### Collected material
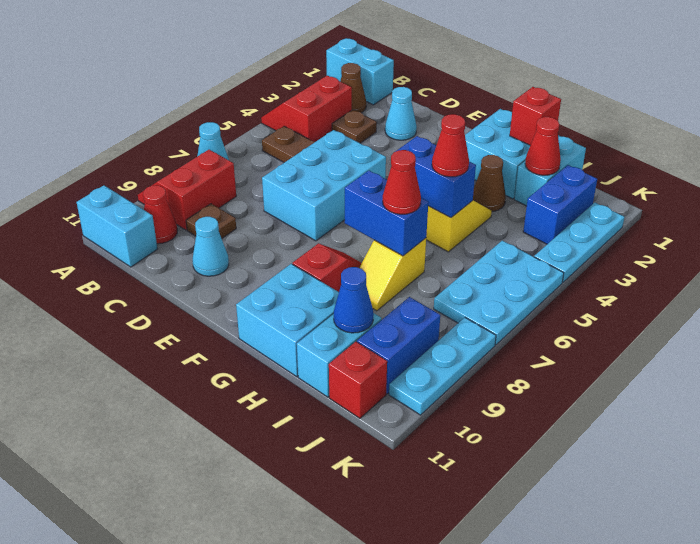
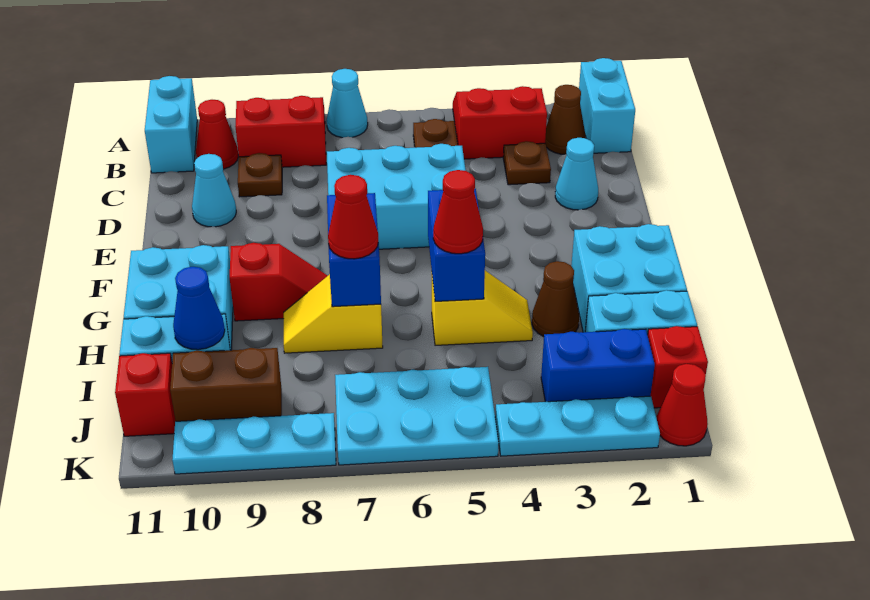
red brick H1 level 2 -> red brick J1 level 1
red cone I2 level 2 -> red cone K1 level 1
blue brick J9:J10 level 1 -> brown brick J9:J10 level 1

### Aim of the task
Word for word, write out the whole listing, keeping none of the pictures.

### Answer space
red brick H1 level 2 -> red brick J1 level 1
red cone I2 level 2 -> red cone K1 level 1
blue brick J9:J10 level 1 -> brown brick J9:J10 level 1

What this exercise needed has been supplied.